■ TASK TO CARRY OUT: Each line of the listing that includes the string "white" is to be identified and copied.

• • • • • • •

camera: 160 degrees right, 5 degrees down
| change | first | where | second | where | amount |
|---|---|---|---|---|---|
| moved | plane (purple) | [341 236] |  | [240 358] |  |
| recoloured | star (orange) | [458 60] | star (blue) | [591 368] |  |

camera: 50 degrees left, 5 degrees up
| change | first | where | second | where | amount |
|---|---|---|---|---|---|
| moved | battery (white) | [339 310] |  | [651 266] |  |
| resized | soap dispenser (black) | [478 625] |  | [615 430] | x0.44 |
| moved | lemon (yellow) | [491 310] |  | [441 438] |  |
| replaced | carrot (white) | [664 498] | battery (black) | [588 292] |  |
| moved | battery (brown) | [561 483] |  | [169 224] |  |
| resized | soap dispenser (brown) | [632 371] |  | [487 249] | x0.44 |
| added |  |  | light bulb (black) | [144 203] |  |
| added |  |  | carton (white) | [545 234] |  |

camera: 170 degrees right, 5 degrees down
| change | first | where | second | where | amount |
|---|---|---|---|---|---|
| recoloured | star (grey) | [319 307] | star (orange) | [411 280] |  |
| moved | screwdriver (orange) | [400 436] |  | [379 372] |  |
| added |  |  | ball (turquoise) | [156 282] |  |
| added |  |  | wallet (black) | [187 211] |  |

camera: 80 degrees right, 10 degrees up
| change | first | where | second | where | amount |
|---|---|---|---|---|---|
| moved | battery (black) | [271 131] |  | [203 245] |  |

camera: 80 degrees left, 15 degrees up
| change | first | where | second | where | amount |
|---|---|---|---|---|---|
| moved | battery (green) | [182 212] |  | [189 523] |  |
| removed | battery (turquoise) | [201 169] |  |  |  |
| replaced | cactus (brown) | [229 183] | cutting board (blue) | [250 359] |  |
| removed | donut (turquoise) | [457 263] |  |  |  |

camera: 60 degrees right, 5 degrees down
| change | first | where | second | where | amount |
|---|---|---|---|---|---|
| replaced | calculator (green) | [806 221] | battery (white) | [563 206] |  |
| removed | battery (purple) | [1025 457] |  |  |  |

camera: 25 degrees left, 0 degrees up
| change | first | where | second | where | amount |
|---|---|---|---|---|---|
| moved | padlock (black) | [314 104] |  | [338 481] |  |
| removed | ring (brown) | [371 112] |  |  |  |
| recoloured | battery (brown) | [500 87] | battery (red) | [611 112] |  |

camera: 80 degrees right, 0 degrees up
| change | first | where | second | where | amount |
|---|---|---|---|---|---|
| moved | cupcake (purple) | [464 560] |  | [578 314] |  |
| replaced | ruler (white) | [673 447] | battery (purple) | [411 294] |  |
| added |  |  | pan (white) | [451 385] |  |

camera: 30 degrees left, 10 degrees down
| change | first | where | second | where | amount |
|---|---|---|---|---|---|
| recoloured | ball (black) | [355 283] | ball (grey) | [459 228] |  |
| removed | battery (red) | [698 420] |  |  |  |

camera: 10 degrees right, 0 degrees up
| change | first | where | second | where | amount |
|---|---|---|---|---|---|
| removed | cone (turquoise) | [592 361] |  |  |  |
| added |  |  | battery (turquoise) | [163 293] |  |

• • • • • • •

■ WRITTEN ANSWER:
| moved | battery (white) | [339 310] |  | [651 266] |  |
| replaced | carrot (white) | [664 498] | battery (black) | [588 292] |  |
| added |  |  | carton (white) | [545 234] |  |
| replaced | calculator (green) | [806 221] | battery (white) | [563 206] |  |
| replaced | ruler (white) | [673 447] | battery (purple) | [411 294] |  |
| added |  |  | pan (white) | [451 385] |  |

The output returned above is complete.